[Object state change records]
────

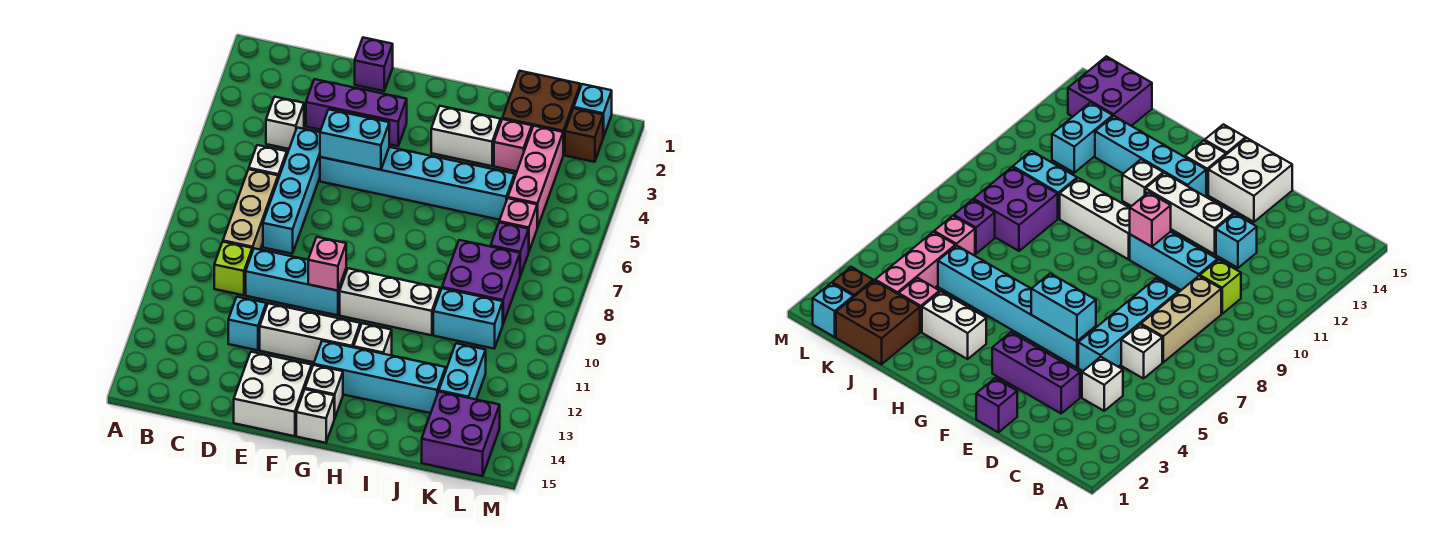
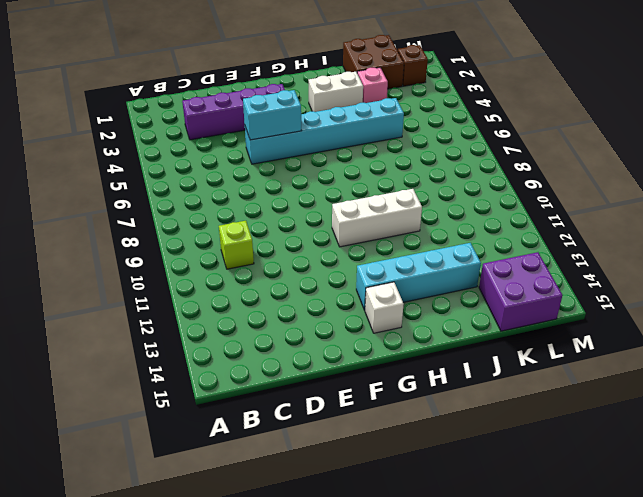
purple brick C3:F3 level 1 -> purple brick D3:F3 level 1
none -> white brick C4 level 1
none -> white brick C6 level 1
none -> tan brick C7:C9 level 1
none -> cyan brick D5:D8 level 1

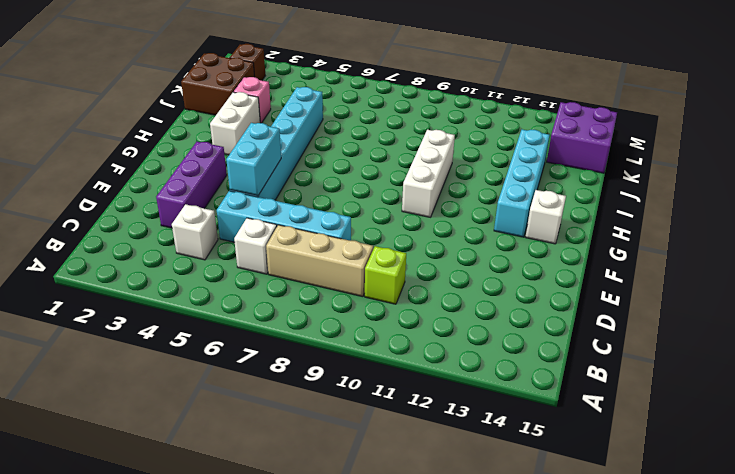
none -> cyan brick D10:F10 level 1
none -> cyan brick D12 level 1
none -> purple brick E1 level 1
none -> white brick E12:G12 level 1

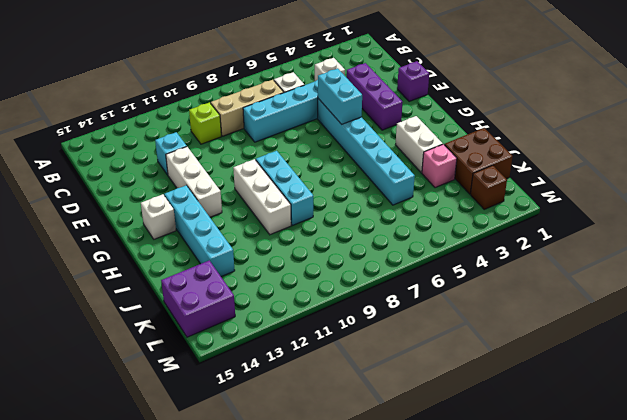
cyan brick G9:I9 level 1 -> cyan brick D10:F10 level 1
none -> white brick E14:F15 level 1
none -> white brick G15 level 1
none -> white brick H12 level 1
none -> purple brick J8:K9 level 1

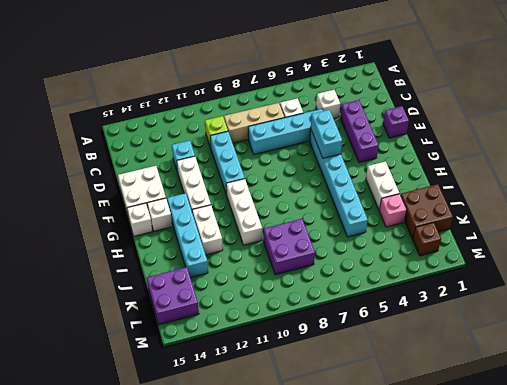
white brick H12:I12 level 1 -> white brick H12 level 1
none -> cyan brick J10:K10 level 1
none -> pink brick K3:K5 level 1
none -> pink brick K6 level 1
none -> purple brick K7 level 1

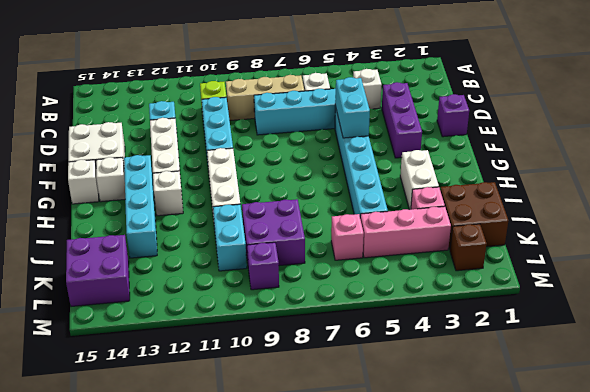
purple brick L9 level 1 -> purple brick K7 level 1
none -> cyan brick K12:K13 level 1
none -> cyan brick L1 level 1
none -> pink brick F10 level 2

────

▶ [PROBLEM DETAILS] The required output is every line above that contains the string "purple".

▶ [TASK ANSWER]
purple brick C3:F3 level 1 -> purple brick D3:F3 level 1
none -> purple brick E1 level 1
none -> purple brick J8:K9 level 1
none -> purple brick K7 level 1
purple brick L9 level 1 -> purple brick K7 level 1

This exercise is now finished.